Stored entries:
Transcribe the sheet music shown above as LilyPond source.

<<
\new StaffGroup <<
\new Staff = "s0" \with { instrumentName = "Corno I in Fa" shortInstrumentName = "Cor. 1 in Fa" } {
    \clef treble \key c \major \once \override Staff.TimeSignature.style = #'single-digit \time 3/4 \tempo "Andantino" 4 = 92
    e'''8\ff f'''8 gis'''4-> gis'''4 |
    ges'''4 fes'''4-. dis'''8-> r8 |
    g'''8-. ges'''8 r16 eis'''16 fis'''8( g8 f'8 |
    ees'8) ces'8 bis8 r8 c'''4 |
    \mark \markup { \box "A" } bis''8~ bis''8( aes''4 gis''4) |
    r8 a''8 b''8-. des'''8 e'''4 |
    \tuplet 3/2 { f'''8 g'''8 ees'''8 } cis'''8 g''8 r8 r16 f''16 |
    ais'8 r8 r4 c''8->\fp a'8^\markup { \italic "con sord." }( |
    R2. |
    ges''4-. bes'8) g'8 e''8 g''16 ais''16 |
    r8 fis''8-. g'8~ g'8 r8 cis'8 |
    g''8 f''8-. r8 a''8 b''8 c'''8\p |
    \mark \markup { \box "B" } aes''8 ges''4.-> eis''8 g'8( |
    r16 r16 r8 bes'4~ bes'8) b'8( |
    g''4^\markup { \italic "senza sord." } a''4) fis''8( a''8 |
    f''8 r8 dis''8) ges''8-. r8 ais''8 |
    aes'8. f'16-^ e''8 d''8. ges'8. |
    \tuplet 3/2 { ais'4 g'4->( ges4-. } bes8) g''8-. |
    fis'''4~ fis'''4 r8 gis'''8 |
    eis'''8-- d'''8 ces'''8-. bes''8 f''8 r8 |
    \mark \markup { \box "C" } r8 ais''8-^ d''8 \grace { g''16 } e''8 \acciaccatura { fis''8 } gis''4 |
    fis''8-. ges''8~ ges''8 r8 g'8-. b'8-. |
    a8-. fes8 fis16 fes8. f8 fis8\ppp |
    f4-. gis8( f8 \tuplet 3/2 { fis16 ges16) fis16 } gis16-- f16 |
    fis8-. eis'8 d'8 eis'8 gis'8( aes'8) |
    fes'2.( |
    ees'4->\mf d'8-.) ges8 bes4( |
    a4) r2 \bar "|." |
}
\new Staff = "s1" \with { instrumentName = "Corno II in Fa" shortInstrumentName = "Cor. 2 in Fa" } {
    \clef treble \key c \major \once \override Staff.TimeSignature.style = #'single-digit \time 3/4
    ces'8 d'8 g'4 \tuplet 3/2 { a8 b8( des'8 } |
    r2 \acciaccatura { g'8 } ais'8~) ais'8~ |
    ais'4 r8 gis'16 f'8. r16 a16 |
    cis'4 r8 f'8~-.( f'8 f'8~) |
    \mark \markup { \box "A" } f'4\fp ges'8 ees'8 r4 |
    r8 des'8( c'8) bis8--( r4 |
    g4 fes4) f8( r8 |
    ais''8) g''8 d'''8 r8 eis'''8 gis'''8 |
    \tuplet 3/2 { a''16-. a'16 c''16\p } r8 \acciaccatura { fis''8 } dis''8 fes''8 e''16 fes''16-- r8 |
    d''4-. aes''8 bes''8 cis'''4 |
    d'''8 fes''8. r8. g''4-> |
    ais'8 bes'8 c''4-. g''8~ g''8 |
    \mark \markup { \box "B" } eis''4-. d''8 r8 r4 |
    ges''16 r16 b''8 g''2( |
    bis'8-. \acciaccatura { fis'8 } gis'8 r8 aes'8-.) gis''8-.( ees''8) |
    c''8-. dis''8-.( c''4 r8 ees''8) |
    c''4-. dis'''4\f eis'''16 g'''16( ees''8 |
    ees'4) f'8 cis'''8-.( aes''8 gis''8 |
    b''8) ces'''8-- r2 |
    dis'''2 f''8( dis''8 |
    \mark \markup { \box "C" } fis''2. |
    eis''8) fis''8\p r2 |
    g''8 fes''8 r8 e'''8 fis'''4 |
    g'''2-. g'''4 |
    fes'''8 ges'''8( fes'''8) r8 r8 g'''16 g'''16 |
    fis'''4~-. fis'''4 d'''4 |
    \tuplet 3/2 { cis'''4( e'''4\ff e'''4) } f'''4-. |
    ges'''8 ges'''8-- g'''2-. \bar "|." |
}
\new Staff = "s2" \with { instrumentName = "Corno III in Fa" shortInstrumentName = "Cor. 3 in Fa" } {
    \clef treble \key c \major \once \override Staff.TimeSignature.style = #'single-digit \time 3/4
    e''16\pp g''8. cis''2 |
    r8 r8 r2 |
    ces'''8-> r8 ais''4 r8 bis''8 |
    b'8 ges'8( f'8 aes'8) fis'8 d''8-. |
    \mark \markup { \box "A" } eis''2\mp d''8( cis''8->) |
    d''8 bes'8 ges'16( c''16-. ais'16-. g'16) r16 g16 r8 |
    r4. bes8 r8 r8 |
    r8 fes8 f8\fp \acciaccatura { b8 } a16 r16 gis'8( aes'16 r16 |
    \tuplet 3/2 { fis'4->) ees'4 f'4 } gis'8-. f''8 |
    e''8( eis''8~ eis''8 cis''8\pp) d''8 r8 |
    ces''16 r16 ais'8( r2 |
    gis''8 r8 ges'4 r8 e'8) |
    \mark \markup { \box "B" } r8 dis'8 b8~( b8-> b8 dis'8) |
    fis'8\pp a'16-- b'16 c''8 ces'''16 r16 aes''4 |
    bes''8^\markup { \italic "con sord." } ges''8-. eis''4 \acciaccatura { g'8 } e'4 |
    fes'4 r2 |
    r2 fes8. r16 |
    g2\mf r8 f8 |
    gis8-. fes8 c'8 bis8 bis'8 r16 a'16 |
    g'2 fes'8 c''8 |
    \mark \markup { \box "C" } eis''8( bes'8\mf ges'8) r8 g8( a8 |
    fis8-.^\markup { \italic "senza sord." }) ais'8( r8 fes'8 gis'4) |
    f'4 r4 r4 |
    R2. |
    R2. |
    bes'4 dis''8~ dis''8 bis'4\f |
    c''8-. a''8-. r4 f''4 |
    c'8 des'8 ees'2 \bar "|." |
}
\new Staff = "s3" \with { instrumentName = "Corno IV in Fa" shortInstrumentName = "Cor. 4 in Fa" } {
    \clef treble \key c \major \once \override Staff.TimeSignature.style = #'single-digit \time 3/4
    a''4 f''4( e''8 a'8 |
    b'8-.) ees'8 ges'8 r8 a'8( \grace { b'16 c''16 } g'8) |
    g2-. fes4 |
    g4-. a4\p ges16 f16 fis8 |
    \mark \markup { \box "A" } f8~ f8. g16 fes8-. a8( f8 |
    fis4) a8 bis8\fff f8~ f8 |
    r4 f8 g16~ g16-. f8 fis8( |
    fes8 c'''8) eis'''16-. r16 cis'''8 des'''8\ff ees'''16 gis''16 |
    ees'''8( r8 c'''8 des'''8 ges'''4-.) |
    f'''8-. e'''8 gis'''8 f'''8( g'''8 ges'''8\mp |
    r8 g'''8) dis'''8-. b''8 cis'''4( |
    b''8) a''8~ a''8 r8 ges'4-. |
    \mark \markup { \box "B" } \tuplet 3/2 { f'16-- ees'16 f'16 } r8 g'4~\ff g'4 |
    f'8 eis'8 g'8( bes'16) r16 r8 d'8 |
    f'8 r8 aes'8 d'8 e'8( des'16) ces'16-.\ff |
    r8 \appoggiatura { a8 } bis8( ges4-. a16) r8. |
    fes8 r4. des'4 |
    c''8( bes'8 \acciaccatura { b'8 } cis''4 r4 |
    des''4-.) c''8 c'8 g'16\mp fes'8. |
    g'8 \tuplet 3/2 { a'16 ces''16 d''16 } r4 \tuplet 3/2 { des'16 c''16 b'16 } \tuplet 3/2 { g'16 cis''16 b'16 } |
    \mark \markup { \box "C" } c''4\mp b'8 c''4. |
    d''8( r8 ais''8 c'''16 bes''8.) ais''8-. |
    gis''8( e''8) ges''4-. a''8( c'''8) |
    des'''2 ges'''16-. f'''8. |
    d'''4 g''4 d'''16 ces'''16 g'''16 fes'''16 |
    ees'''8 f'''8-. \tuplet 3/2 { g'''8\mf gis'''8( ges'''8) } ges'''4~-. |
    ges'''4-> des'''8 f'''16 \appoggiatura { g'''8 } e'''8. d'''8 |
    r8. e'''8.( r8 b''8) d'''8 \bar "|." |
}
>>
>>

EXERCISE DIRECTIONS: Count the lines in the records above that contain the string "senza". Reply with the number alone.

RESPONSE BELOW: 2